*** Opening EXCERPTED RECORDS ***
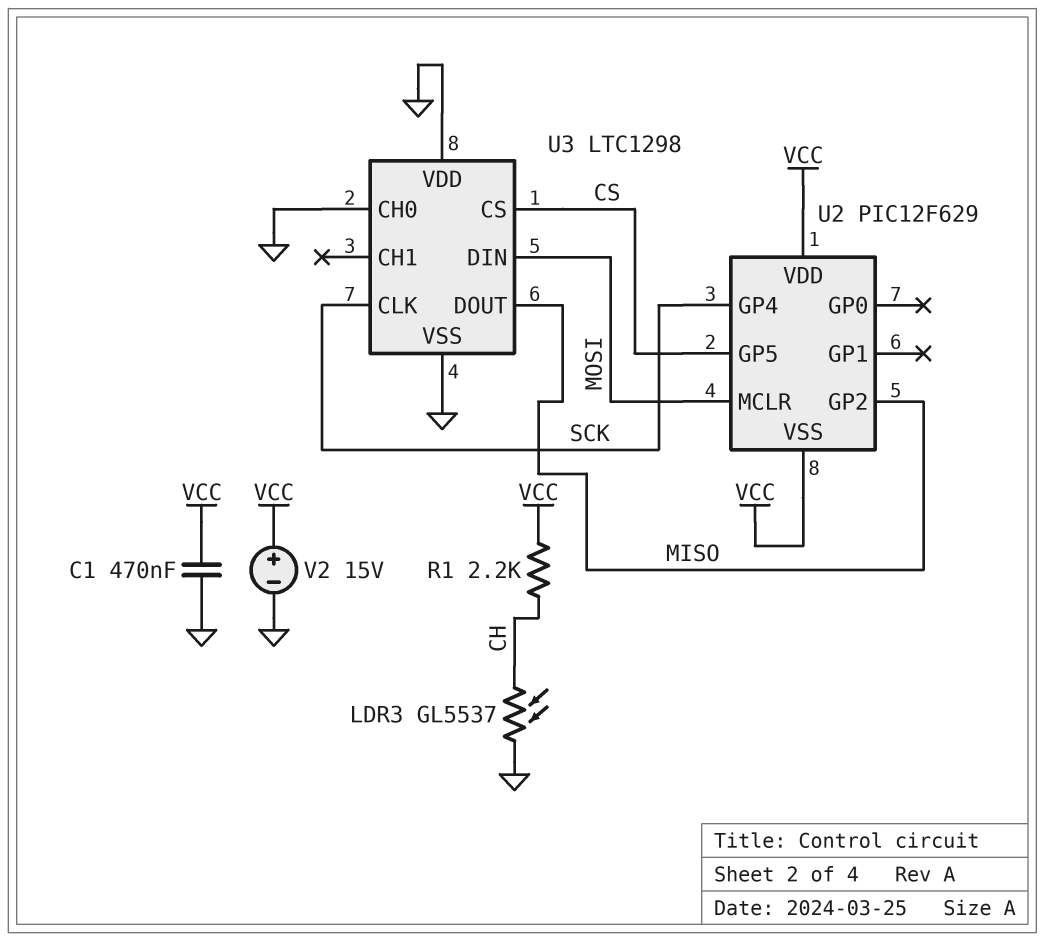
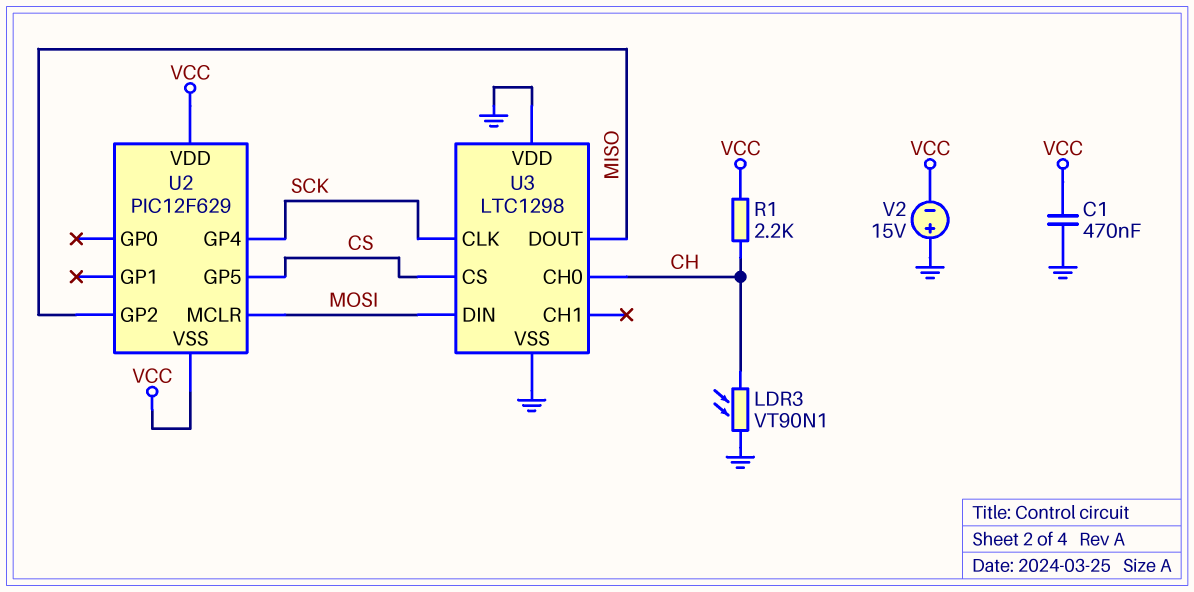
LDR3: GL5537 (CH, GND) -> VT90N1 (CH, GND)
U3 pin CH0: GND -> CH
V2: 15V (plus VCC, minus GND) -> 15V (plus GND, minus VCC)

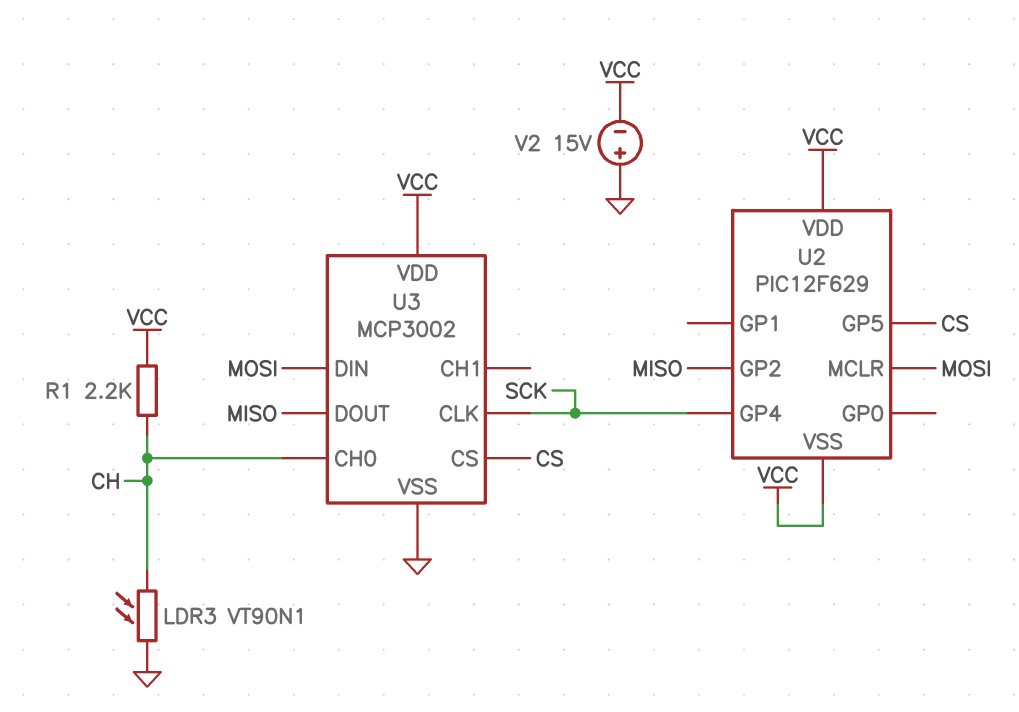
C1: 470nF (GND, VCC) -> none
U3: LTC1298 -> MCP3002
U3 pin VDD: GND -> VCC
*** Closing EXCERPTED RECORDS ***
WORK REQUIRED:
Retype word for word all the material given above, and keep the pictures out.

YOUR RESPONSE:
LDR3: GL5537 (CH, GND) -> VT90N1 (CH, GND)
U3 pin CH0: GND -> CH
V2: 15V (plus VCC, minus GND) -> 15V (plus GND, minus VCC)

C1: 470nF (GND, VCC) -> none
U3: LTC1298 -> MCP3002
U3 pin VDD: GND -> VCC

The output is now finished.